BEGIN Provided entries

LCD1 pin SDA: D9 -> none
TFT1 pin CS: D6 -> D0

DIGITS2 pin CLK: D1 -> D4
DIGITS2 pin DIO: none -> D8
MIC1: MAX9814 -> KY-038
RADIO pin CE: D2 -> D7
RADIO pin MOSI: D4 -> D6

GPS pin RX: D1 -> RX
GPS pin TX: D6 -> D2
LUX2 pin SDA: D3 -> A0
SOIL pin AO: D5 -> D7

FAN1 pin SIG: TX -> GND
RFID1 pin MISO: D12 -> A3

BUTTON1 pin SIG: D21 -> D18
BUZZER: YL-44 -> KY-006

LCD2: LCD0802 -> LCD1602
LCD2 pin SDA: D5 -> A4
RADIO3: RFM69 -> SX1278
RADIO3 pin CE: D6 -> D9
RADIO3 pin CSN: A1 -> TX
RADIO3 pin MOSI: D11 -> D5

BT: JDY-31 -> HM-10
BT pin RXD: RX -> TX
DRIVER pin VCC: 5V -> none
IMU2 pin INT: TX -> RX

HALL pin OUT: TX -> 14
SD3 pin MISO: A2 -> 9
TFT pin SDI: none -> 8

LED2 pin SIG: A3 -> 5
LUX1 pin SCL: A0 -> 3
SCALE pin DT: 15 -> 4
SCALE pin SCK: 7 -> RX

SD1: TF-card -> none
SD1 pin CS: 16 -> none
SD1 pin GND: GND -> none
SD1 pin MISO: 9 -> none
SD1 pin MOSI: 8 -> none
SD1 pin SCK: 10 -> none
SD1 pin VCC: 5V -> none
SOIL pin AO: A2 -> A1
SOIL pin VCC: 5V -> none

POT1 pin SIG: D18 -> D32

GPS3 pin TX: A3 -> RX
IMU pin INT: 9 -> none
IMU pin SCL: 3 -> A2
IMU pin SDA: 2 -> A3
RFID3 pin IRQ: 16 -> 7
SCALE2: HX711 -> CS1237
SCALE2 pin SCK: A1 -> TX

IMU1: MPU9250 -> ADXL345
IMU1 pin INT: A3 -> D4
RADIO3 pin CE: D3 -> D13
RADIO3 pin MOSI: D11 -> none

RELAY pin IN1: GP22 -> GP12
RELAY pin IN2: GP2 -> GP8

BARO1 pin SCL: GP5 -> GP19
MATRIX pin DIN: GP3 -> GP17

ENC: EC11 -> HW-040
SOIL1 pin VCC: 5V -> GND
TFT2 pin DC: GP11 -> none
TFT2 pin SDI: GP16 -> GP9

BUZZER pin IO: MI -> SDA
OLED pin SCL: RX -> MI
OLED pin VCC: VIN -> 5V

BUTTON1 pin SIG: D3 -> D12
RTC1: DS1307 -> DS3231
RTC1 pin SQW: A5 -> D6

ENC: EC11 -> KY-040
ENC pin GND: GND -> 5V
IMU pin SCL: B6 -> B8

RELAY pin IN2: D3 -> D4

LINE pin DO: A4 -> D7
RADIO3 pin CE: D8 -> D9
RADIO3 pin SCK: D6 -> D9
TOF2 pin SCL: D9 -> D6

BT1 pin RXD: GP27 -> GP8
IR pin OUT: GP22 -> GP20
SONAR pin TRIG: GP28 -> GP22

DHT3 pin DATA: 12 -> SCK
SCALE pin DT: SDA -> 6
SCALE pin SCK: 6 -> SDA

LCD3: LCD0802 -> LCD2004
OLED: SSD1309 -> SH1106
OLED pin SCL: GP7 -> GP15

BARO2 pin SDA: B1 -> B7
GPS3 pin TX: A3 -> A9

END Provided entries

#### Goal of the exercise
Among the entries above, find the line with "DIGITS2 pin DIO: none -> D8" and the line with "RADIO3: RFM69 -> SX1278"; give again exactly these two lines and all lines between them.

#### Exercise solution
DIGITS2 pin DIO: none -> D8
MIC1: MAX9814 -> KY-038
RADIO pin CE: D2 -> D7
RADIO pin MOSI: D4 -> D6

GPS pin RX: D1 -> RX
GPS pin TX: D6 -> D2
LUX2 pin SDA: D3 -> A0
SOIL pin AO: D5 -> D7

FAN1 pin SIG: TX -> GND
RFID1 pin MISO: D12 -> A3

BUTTON1 pin SIG: D21 -> D18
BUZZER: YL-44 -> KY-006

LCD2: LCD0802 -> LCD1602
LCD2 pin SDA: D5 -> A4
RADIO3: RFM69 -> SX1278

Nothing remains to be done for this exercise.